EXERCISE OBJECTIVE:
Find and return every line of the data that contains the word "spool".

MATERIAL TO PROCESS:
-*-*-

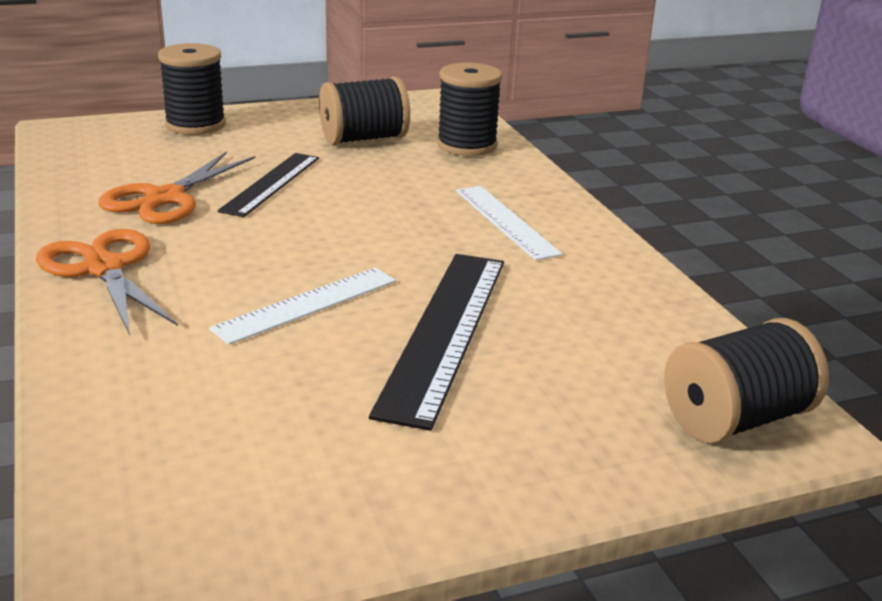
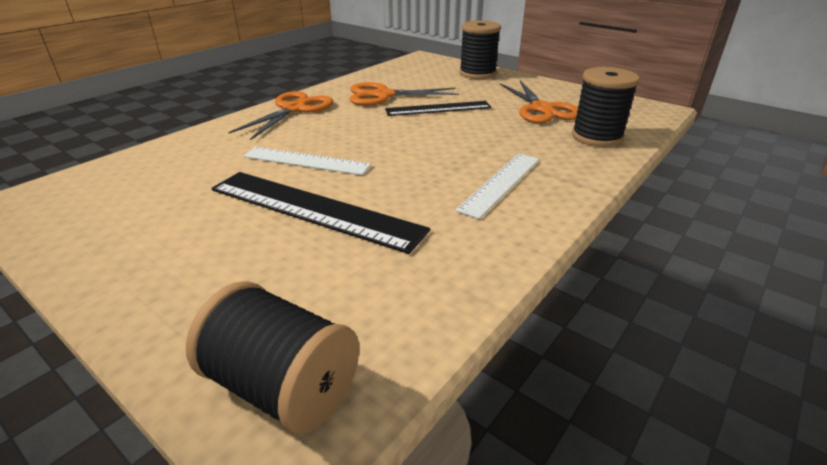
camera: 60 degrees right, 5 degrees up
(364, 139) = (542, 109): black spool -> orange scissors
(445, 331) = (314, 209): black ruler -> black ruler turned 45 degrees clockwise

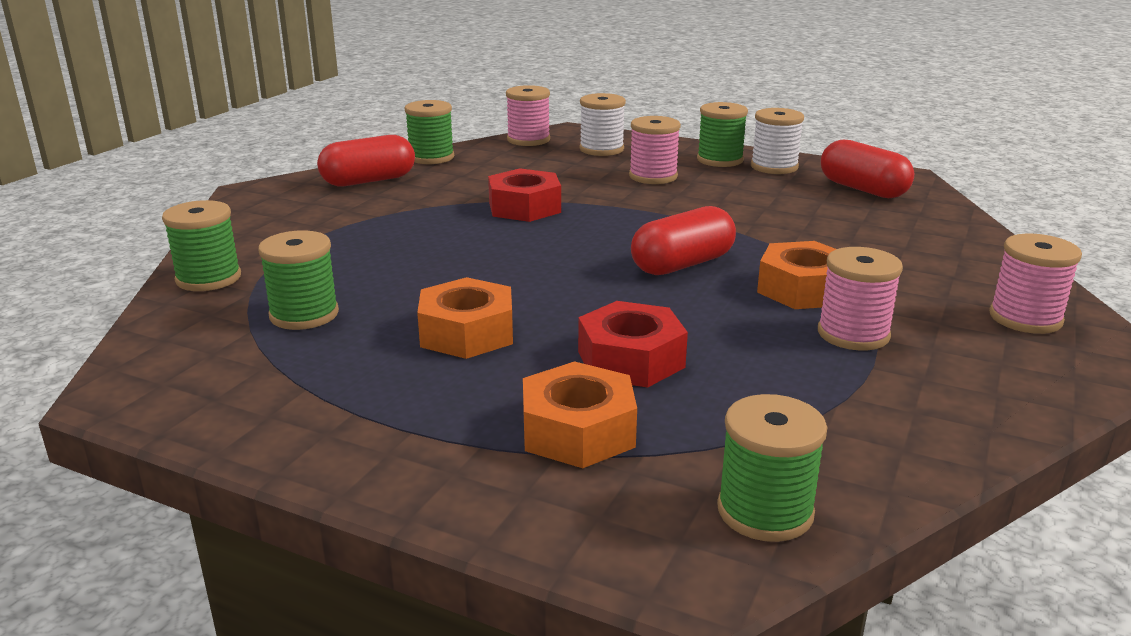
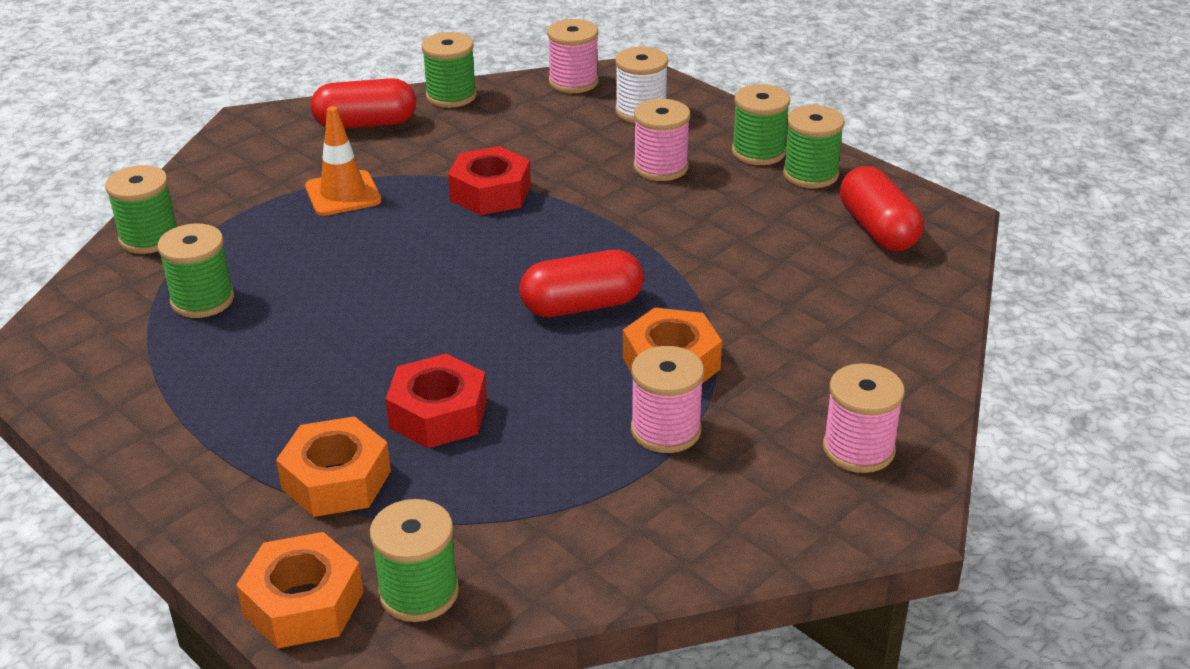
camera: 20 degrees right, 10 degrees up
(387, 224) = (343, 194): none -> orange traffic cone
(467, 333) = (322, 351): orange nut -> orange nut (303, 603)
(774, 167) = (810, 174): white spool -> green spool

-*-*-

ANSWER SECTION:
(364, 139) = (542, 109): black spool -> orange scissors
(774, 167) = (810, 174): white spool -> green spool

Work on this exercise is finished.